Data excerpt »
----

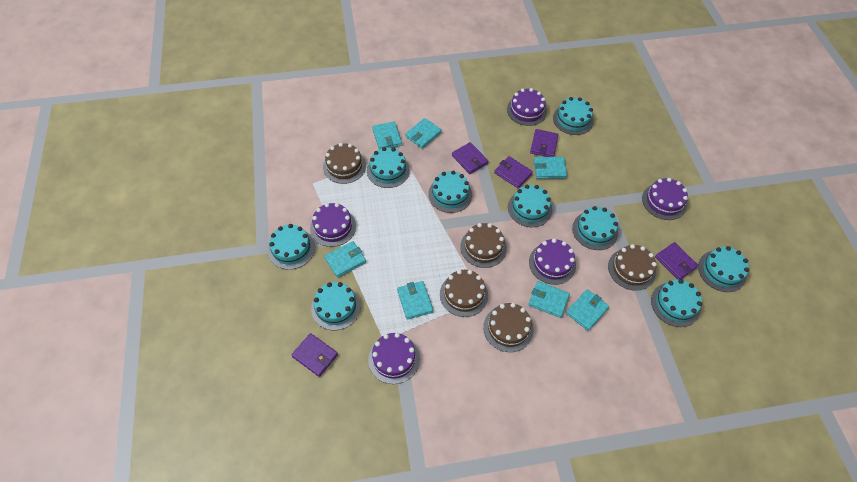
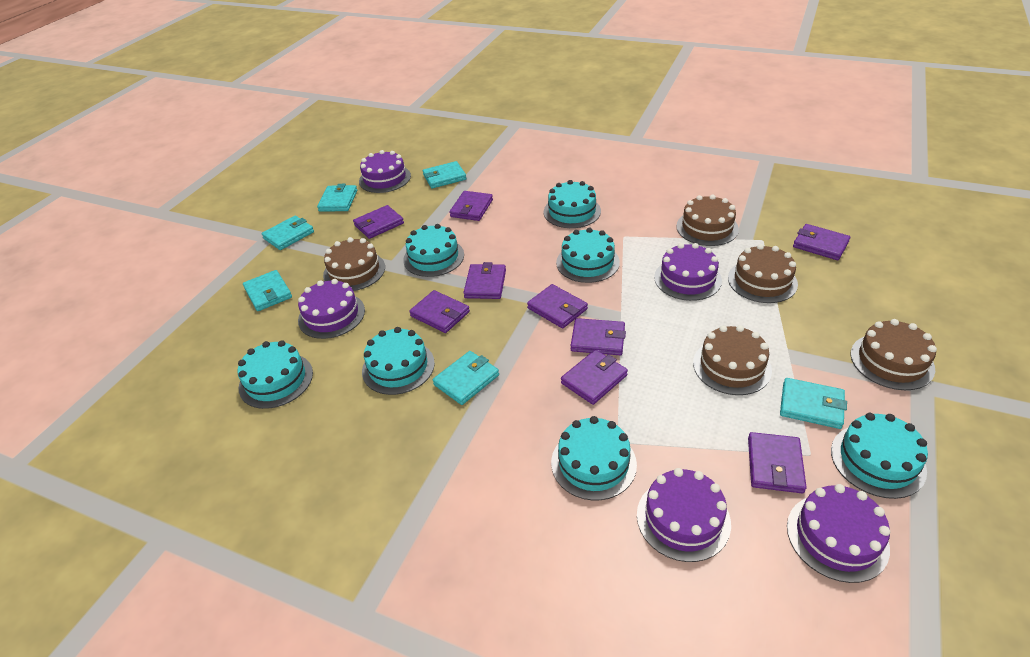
purple wallet: 5 -> 9
turquoise cake: 9 -> 7
turquoise wallet: 7 -> 6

----

What you have to do » All of the material above must be retyped exactly, line for line, with the images dropped.

Exercise answer »
purple wallet: 5 -> 9
turquoise cake: 9 -> 7
turquoise wallet: 7 -> 6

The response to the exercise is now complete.